• **Task to carry out**:
The output must match the entries below exactly, with pictures removed.

• **Material to process**:
- Opening Delimiter -
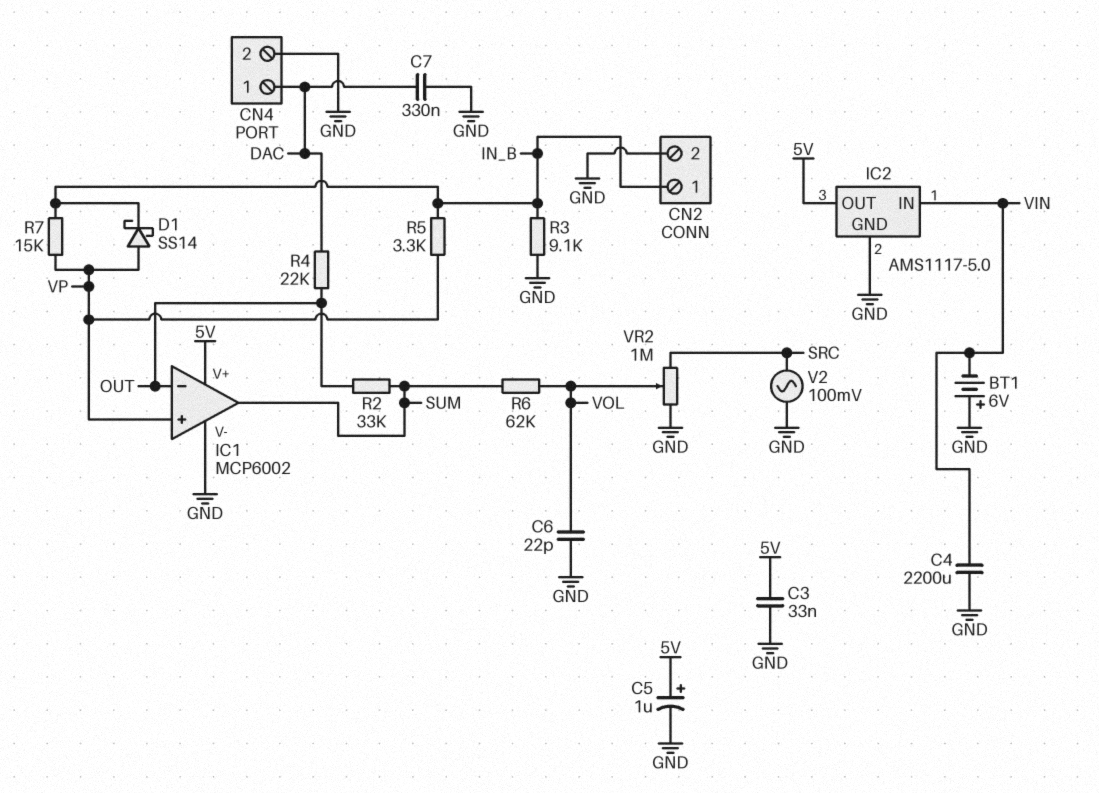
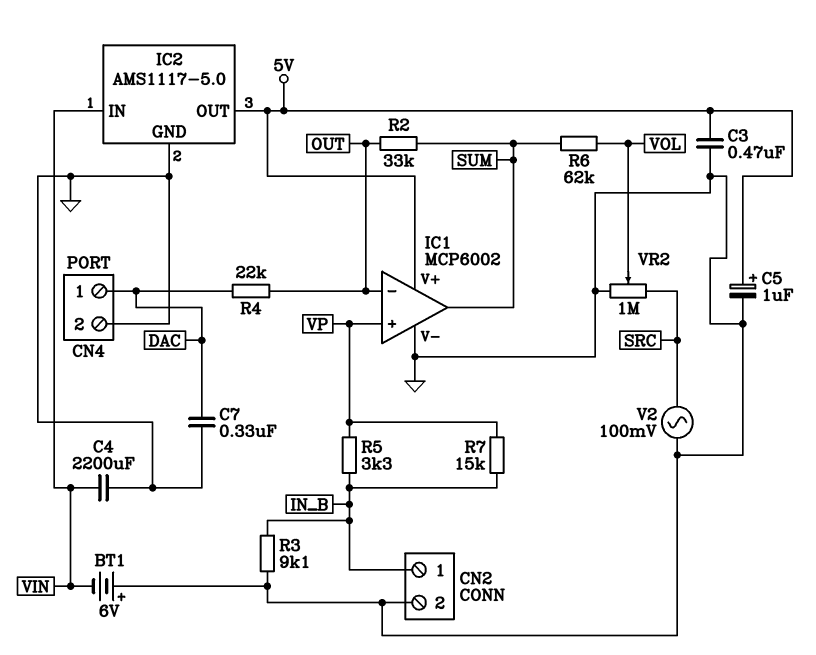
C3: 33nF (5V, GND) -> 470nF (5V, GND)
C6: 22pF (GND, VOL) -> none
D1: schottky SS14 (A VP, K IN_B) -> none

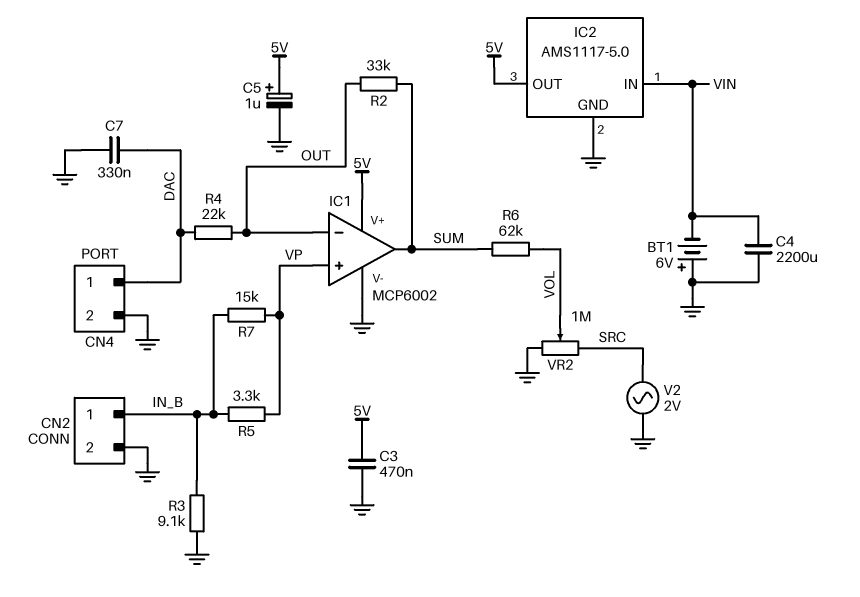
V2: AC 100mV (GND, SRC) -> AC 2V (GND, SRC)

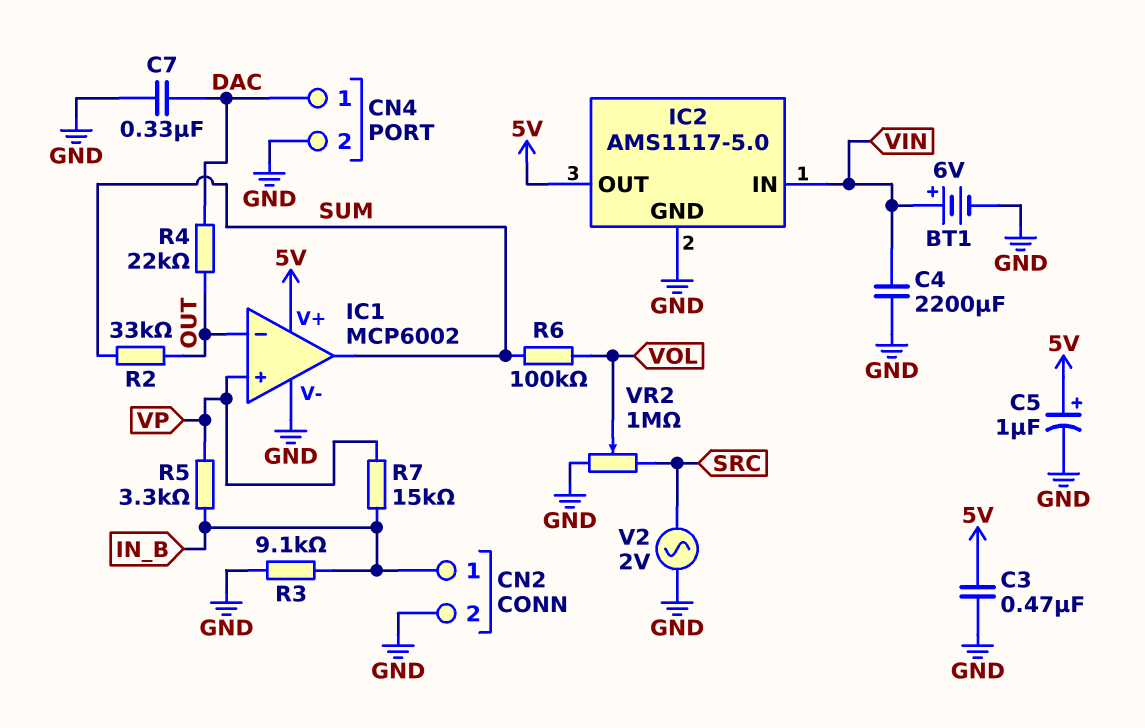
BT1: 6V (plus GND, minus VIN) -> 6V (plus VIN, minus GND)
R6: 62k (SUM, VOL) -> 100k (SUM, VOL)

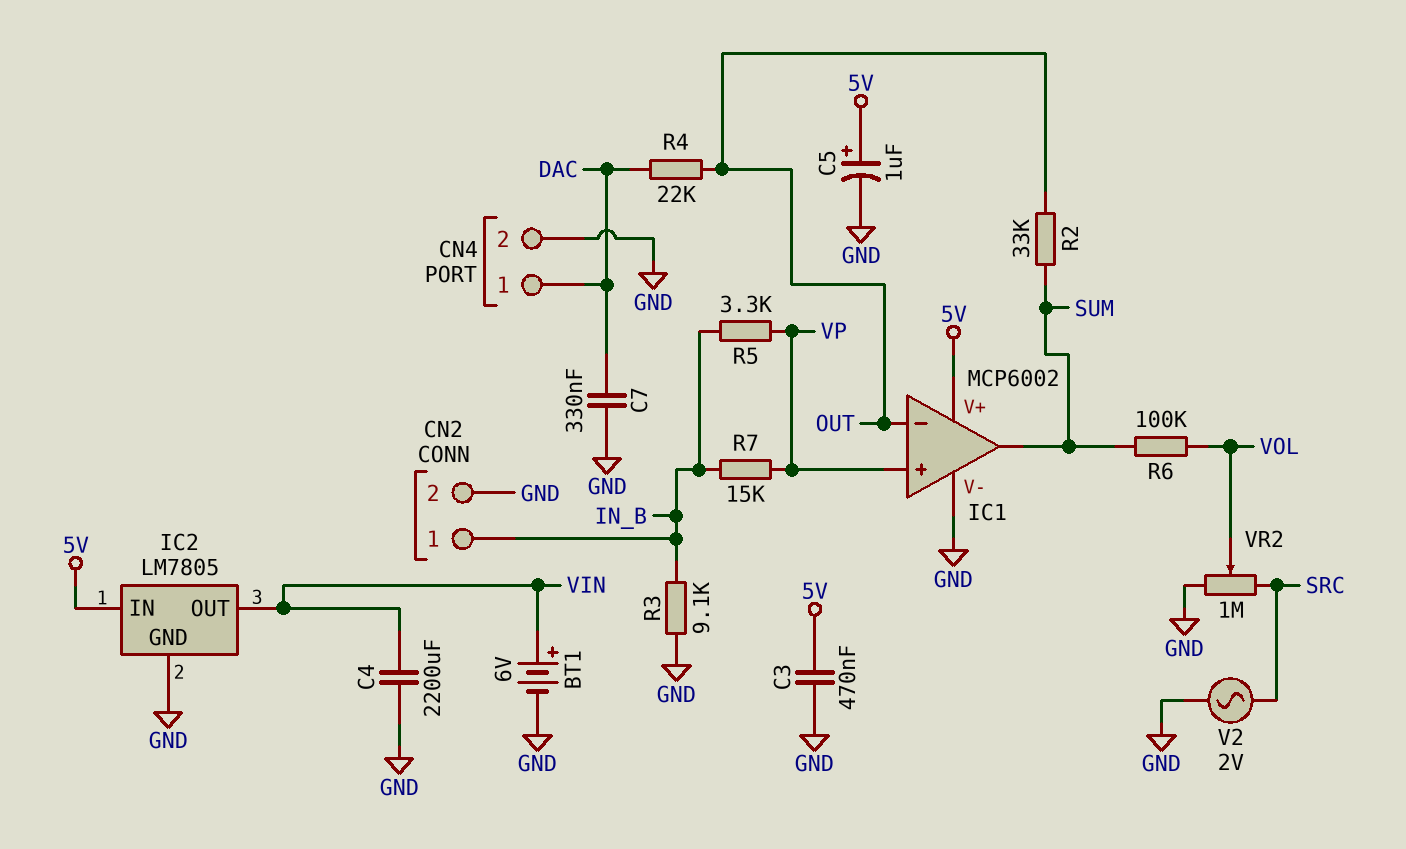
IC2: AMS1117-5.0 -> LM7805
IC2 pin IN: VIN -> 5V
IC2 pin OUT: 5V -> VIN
- Closing Delimiter -
• **Task answer**:
C3: 33nF (5V, GND) -> 470nF (5V, GND)
C6: 22pF (GND, VOL) -> none
D1: schottky SS14 (A VP, K IN_B) -> none

V2: AC 100mV (GND, SRC) -> AC 2V (GND, SRC)

BT1: 6V (plus GND, minus VIN) -> 6V (plus VIN, minus GND)
R6: 62k (SUM, VOL) -> 100k (SUM, VOL)

IC2: AMS1117-5.0 -> LM7805
IC2 pin IN: VIN -> 5V
IC2 pin OUT: 5V -> VIN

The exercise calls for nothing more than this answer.